-- Opening Marker --

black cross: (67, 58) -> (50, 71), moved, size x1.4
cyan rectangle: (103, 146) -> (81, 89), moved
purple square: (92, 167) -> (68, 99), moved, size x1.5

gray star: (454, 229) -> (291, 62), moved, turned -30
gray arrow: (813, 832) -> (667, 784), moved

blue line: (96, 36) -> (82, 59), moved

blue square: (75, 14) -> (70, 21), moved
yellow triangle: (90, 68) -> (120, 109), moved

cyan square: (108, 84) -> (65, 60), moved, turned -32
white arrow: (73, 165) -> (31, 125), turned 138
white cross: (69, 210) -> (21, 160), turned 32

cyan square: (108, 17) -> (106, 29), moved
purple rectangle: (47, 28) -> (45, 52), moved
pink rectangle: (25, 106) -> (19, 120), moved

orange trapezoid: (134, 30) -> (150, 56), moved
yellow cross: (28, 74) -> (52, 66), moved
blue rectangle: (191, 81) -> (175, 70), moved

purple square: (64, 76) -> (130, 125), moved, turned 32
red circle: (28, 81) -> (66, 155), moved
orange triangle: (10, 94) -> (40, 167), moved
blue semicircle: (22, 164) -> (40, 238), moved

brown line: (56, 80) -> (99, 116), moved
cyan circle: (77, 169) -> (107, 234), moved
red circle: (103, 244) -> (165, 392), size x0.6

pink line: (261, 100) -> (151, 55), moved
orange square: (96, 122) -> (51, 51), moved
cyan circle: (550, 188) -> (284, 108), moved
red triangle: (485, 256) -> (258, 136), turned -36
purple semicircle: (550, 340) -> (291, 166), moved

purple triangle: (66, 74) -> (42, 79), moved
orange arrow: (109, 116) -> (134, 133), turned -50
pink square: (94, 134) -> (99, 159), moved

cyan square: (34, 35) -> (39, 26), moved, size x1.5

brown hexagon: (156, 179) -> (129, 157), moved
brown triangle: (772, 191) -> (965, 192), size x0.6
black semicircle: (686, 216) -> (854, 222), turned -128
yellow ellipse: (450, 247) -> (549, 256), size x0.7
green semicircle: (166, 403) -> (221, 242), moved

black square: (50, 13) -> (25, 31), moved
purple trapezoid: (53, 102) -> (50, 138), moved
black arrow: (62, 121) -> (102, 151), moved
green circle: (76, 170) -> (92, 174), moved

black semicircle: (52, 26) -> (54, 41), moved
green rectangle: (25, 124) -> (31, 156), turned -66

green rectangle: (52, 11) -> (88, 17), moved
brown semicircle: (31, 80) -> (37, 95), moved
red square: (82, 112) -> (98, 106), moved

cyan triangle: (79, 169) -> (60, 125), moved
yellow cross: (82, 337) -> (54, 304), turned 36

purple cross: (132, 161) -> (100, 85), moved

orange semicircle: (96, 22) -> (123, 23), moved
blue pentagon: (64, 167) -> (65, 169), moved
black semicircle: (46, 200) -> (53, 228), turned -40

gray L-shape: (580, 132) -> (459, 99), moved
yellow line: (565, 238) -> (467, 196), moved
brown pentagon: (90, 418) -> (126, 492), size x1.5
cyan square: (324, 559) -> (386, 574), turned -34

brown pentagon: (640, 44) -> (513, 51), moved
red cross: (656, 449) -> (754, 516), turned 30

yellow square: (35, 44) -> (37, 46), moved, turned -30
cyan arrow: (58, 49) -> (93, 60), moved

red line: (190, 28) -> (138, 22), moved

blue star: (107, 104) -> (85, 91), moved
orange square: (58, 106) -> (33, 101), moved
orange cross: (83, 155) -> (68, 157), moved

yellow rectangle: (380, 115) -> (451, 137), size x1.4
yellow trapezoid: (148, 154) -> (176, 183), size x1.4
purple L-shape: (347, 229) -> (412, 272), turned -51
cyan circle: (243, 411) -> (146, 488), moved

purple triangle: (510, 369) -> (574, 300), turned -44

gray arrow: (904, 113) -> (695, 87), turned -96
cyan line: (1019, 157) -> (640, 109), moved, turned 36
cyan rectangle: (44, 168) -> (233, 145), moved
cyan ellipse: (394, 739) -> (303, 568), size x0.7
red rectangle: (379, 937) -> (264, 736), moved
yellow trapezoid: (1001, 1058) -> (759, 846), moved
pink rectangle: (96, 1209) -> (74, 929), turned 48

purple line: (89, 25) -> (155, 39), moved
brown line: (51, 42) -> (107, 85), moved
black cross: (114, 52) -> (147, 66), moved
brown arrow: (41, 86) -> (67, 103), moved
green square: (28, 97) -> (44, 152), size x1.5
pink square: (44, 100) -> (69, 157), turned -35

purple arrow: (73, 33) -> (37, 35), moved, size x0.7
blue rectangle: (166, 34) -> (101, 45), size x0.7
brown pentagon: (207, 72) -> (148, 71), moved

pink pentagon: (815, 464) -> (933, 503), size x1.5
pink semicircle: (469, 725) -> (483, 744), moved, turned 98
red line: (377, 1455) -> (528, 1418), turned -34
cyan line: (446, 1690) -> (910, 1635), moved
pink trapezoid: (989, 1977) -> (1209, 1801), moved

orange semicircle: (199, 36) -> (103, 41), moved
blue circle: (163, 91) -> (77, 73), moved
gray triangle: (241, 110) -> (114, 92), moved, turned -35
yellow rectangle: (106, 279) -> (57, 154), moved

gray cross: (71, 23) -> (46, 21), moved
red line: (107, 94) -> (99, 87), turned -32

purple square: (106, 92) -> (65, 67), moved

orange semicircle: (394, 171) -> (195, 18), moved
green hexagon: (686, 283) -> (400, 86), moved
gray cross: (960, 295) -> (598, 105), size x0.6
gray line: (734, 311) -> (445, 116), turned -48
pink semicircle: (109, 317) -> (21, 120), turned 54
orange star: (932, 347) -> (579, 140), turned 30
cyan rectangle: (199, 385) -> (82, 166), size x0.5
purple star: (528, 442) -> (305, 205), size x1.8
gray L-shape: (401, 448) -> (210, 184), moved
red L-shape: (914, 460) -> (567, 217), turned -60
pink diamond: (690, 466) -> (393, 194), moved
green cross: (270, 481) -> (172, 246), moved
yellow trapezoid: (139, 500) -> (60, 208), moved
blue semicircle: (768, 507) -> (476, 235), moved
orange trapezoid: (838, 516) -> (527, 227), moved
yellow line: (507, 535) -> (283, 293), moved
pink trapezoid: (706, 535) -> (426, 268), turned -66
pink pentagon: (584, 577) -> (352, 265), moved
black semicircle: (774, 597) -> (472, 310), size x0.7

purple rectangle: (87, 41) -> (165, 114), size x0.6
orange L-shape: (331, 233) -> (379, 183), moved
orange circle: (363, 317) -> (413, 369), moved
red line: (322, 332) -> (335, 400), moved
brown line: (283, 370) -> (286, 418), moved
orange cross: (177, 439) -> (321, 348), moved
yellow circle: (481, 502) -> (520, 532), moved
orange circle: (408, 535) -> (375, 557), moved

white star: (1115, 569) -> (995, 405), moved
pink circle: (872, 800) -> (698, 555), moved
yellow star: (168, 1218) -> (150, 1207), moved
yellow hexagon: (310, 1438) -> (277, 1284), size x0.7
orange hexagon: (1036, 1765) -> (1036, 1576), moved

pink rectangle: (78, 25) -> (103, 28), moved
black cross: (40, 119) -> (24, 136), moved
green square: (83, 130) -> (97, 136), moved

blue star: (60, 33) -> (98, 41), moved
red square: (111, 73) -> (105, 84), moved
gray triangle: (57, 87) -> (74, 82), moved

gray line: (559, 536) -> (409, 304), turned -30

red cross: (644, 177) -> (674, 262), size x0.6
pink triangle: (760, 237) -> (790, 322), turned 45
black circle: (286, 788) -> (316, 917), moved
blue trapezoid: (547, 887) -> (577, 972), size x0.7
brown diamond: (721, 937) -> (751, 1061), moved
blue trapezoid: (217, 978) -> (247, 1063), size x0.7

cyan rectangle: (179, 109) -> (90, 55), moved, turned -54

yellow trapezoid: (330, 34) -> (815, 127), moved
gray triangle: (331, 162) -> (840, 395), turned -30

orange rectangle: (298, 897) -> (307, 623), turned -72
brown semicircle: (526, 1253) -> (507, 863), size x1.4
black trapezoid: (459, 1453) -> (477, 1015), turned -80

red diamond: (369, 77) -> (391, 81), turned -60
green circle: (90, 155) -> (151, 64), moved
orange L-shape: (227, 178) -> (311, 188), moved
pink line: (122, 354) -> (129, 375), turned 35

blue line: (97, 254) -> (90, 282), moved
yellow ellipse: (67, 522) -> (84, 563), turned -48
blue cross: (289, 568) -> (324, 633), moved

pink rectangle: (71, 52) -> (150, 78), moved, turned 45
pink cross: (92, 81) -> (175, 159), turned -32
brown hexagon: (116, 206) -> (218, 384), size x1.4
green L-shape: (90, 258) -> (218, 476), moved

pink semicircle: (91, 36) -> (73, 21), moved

-- Closing Marker --

* [WHAT TO WORK ON] Working from the data above, extract solely the lines from the one containing "pink pentagon: (815, 464)" through the one containing "yellow line: (507, 535) -> (283, 293), moved", exactly as they appear, both included.

* [EXERCISE OUTPUT]
pink pentagon: (815, 464) -> (933, 503), size x1.5
pink semicircle: (469, 725) -> (483, 744), moved, turned 98
red line: (377, 1455) -> (528, 1418), turned -34
cyan line: (446, 1690) -> (910, 1635), moved
pink trapezoid: (989, 1977) -> (1209, 1801), moved

orange semicircle: (199, 36) -> (103, 41), moved
blue circle: (163, 91) -> (77, 73), moved
gray triangle: (241, 110) -> (114, 92), moved, turned -35
yellow rectangle: (106, 279) -> (57, 154), moved

gray cross: (71, 23) -> (46, 21), moved
red line: (107, 94) -> (99, 87), turned -32

purple square: (106, 92) -> (65, 67), moved

orange semicircle: (394, 171) -> (195, 18), moved
green hexagon: (686, 283) -> (400, 86), moved
gray cross: (960, 295) -> (598, 105), size x0.6
gray line: (734, 311) -> (445, 116), turned -48
pink semicircle: (109, 317) -> (21, 120), turned 54
orange star: (932, 347) -> (579, 140), turned 30
cyan rectangle: (199, 385) -> (82, 166), size x0.5
purple star: (528, 442) -> (305, 205), size x1.8
gray L-shape: (401, 448) -> (210, 184), moved
red L-shape: (914, 460) -> (567, 217), turned -60
pink diamond: (690, 466) -> (393, 194), moved
green cross: (270, 481) -> (172, 246), moved
yellow trapezoid: (139, 500) -> (60, 208), moved
blue semicircle: (768, 507) -> (476, 235), moved
orange trapezoid: (838, 516) -> (527, 227), moved
yellow line: (507, 535) -> (283, 293), moved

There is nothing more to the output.